■ **Information shown**

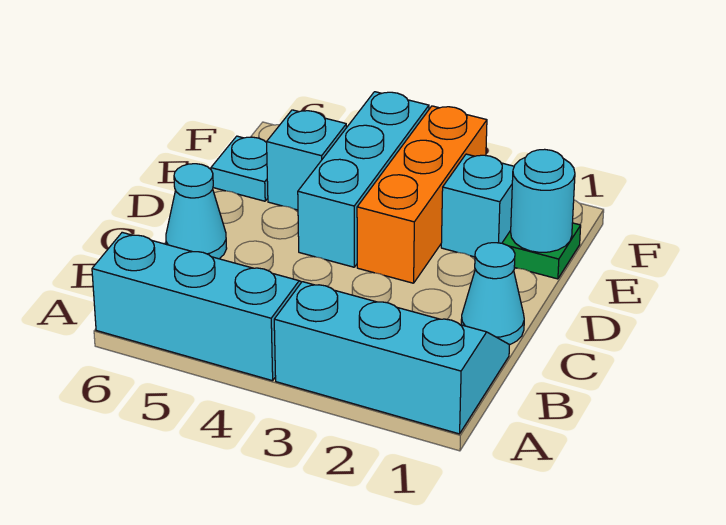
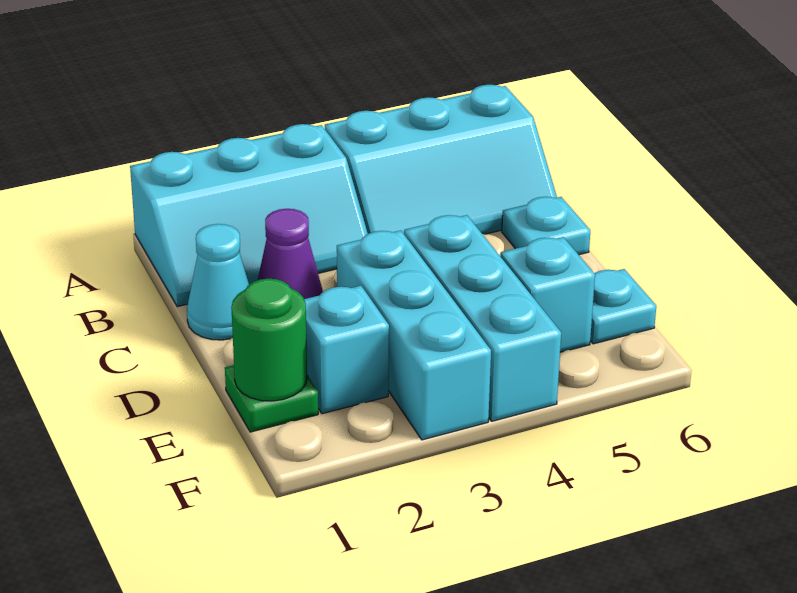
none -> purple cone C2 level 1
cyan cone C6 level 1 -> cyan plate C6 level 1
orange brick D3:F3 level 1 -> cyan brick D3:F3 level 1
cyan round brick E1 level 2 -> green round brick E1 level 2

■ **Work order**
Wherever the string "brick" appears in a line above, copy that line.

■ **Result of the exercise**
orange brick D3:F3 level 1 -> cyan brick D3:F3 level 1
cyan round brick E1 level 2 -> green round brick E1 level 2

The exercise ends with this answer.